**Problem details**
Write out exactly the lines from the one containing "JP102 pin 2: +5V -> DGND" to the end of the material, both ends included, and nothing else. Leave pictures out.

**Material provided**

--

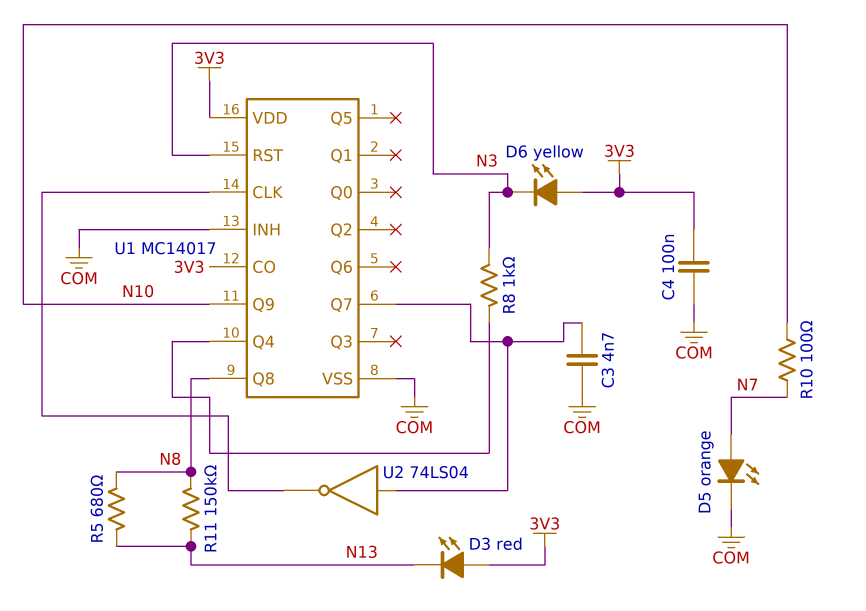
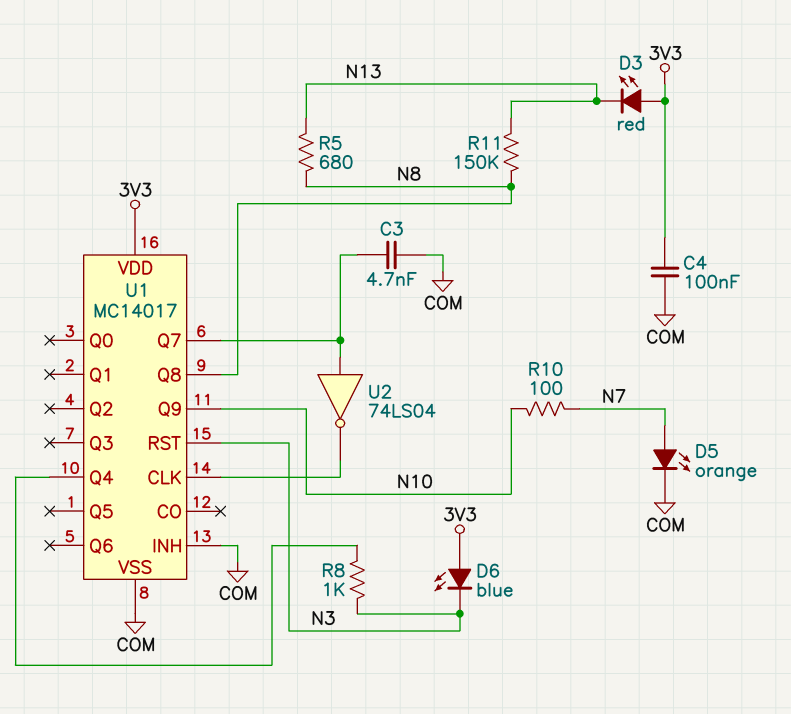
D6: LED yellow (A 3V3, K N3) -> LED blue (A 3V3, K N3)
U1 pin CO: 3V3 -> none

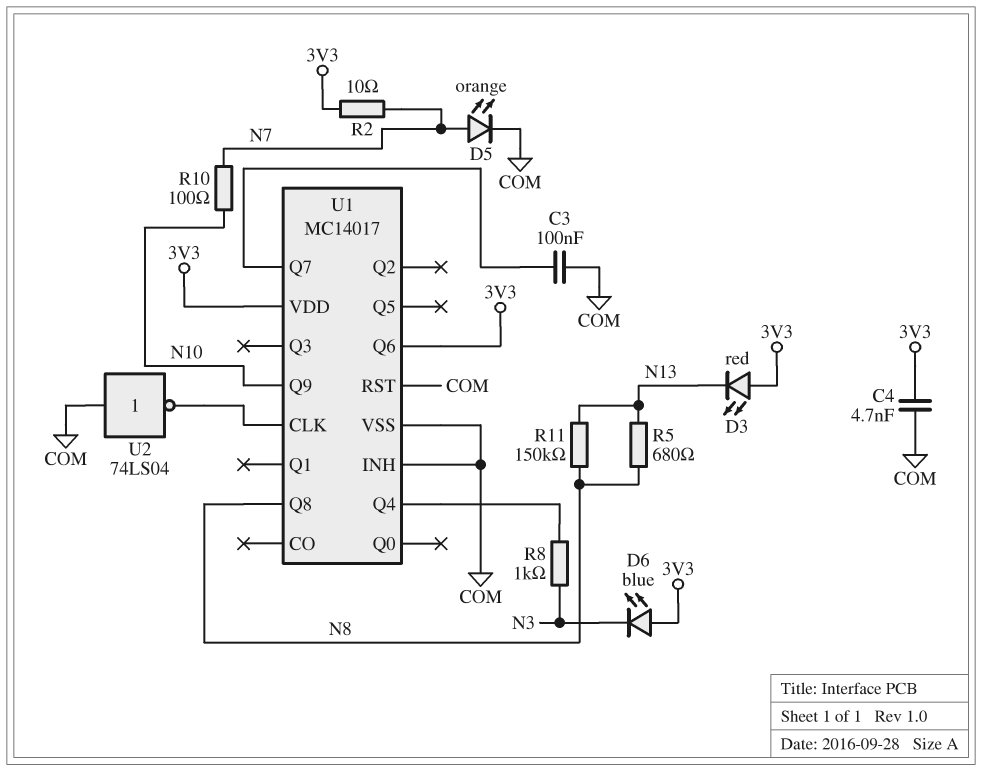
C3: 4.7nF (COM, U1/Q7) -> 100nF (COM, U1/Q7)
C4: 100nF (3V3, COM) -> 4.7nF (3V3, COM)
R2: none -> 10 (3V3, N7)
U1 pin Q6: none -> 3V3
U1 pin RST: N3 -> COM
U2: NOT 74LS04 (in U1/Q7, out U1/CLK) -> NOT 74LS04 (in COM, out U1/CLK)

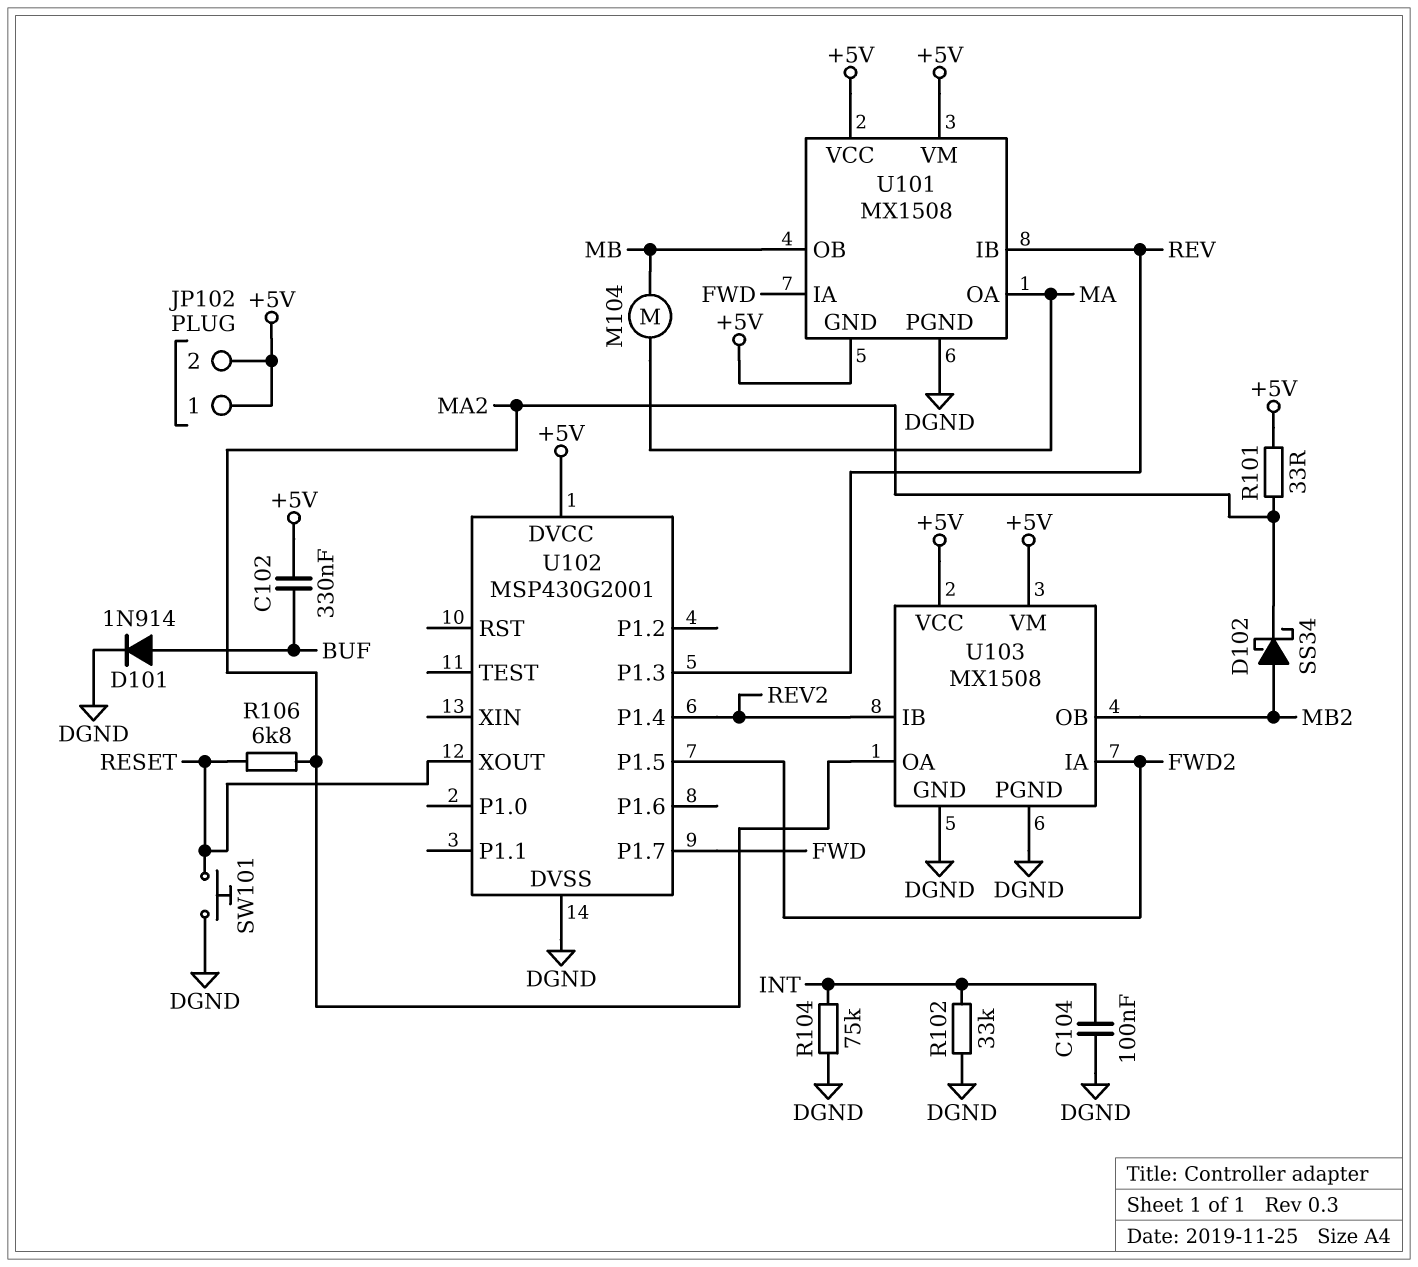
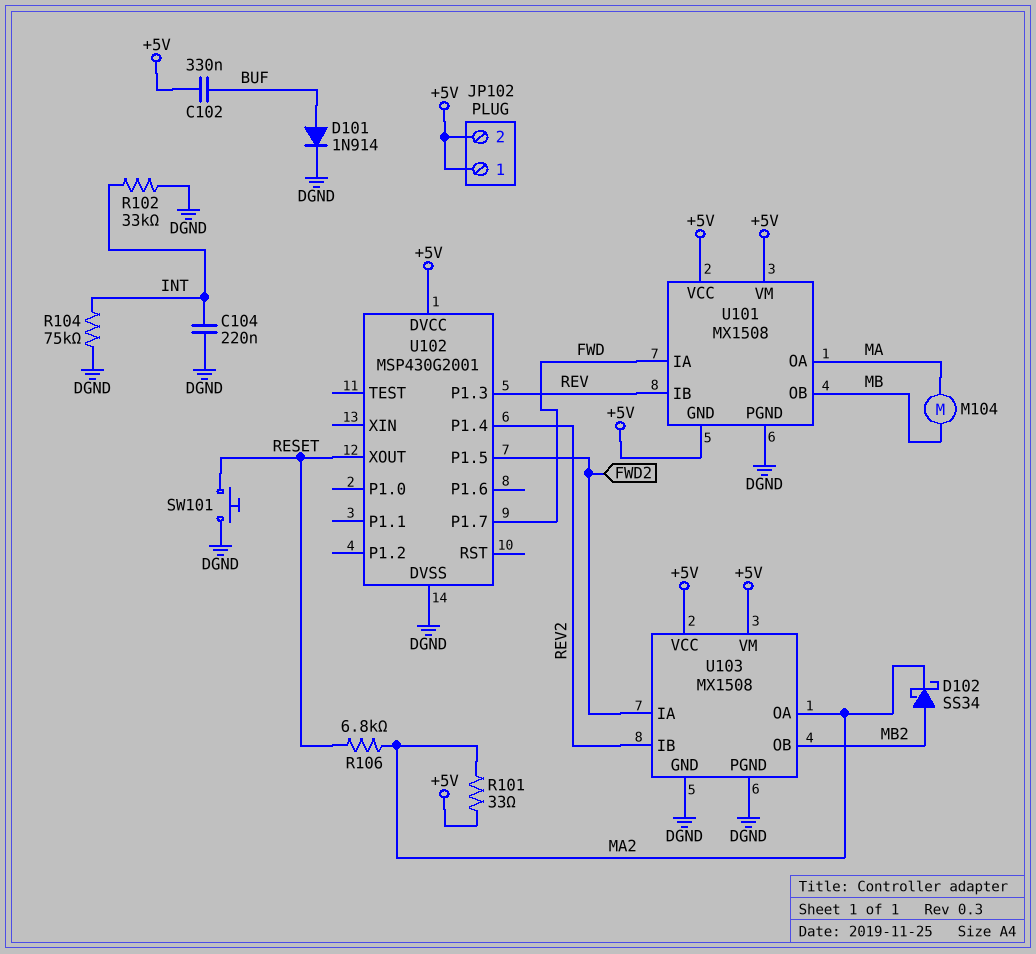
C104: 100nF (DGND, INT) -> 220nF (DGND, INT)

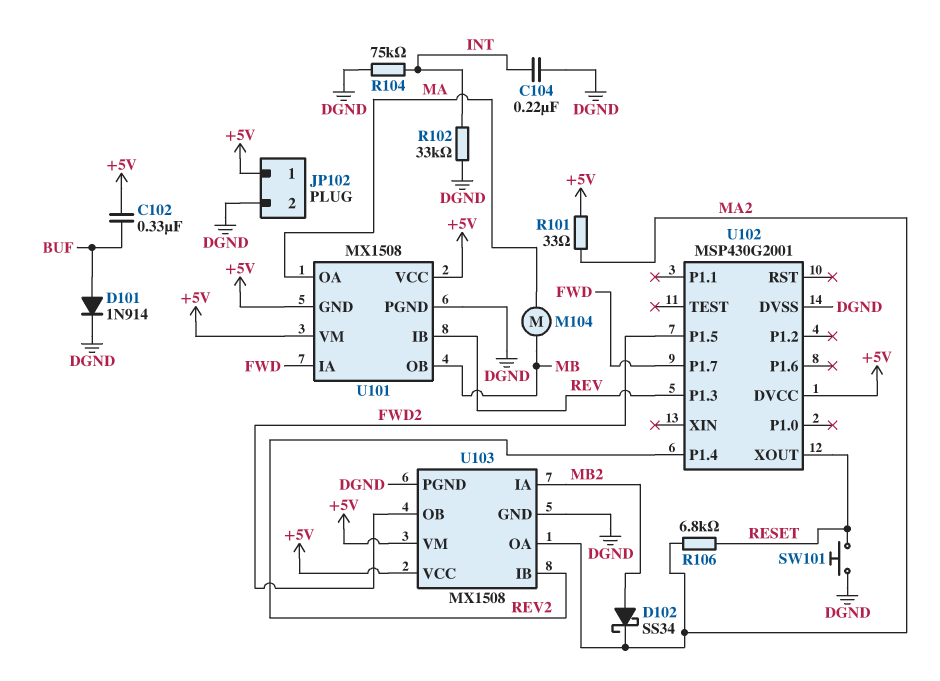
JP102 pin 2: +5V -> DGND
U103 pin IA: FWD2 -> MB2
U103 pin OB: MB2 -> FWD2

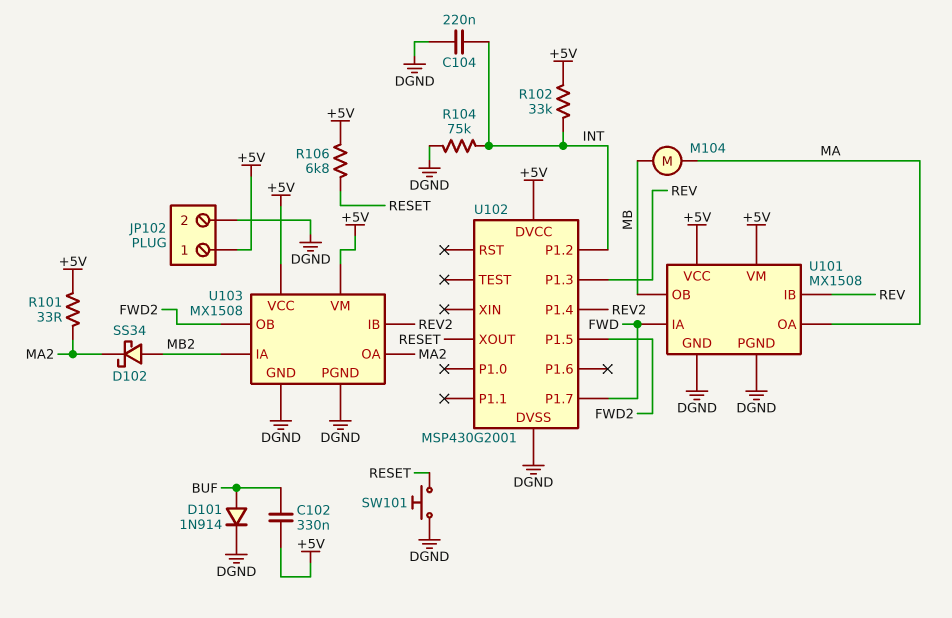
R102: 33k (DGND, INT) -> 33k (+5V, INT)
R106: 6.8k (MA2, RESET) -> 6.8k (+5V, RESET)
U101 pin GND: +5V -> DGND
U102 pin P1.2: none -> INT

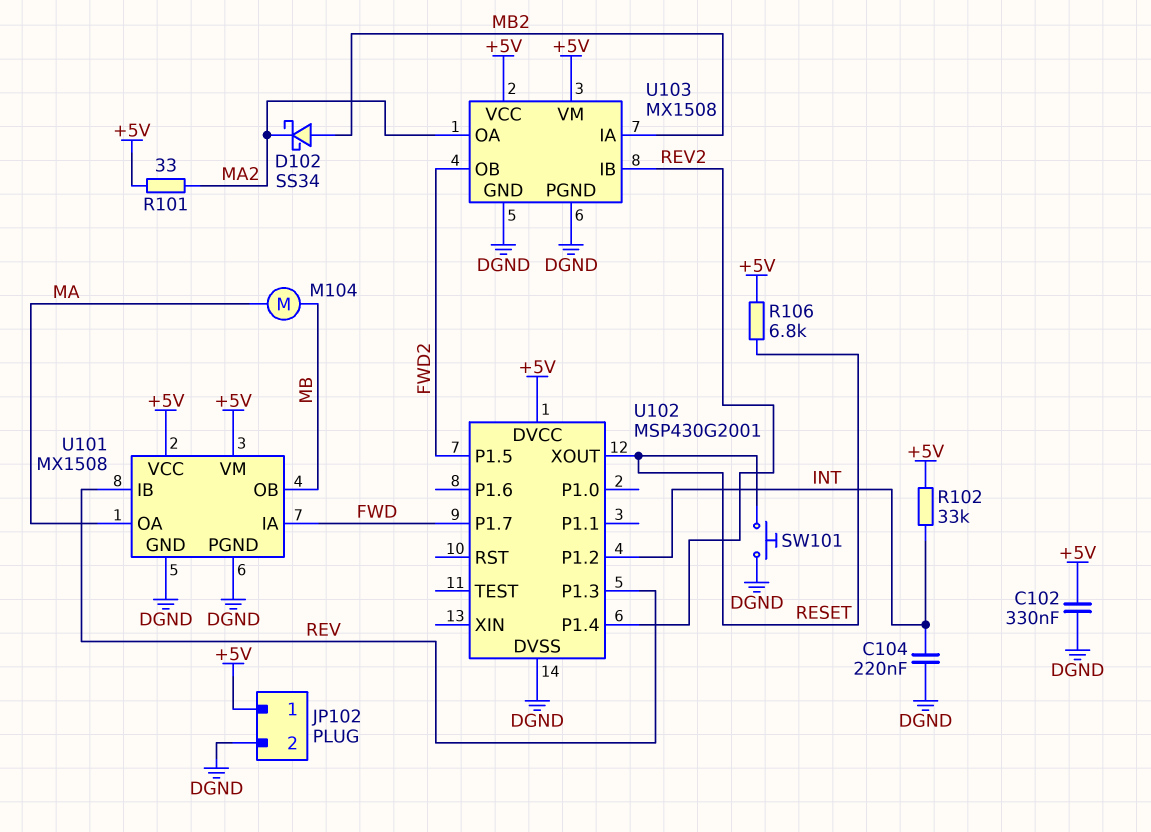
C102: 330nF (+5V, BUF) -> 330nF (+5V, DGND)
D101: diode 1N914 (A BUF, K DGND) -> none
R104: 75k (DGND, INT) -> none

--

**Written response**
JP102 pin 2: +5V -> DGND
U103 pin IA: FWD2 -> MB2
U103 pin OB: MB2 -> FWD2

R102: 33k (DGND, INT) -> 33k (+5V, INT)
R106: 6.8k (MA2, RESET) -> 6.8k (+5V, RESET)
U101 pin GND: +5V -> DGND
U102 pin P1.2: none -> INT

C102: 330nF (+5V, BUF) -> 330nF (+5V, DGND)
D101: diode 1N914 (A BUF, K DGND) -> none
R104: 75k (DGND, INT) -> none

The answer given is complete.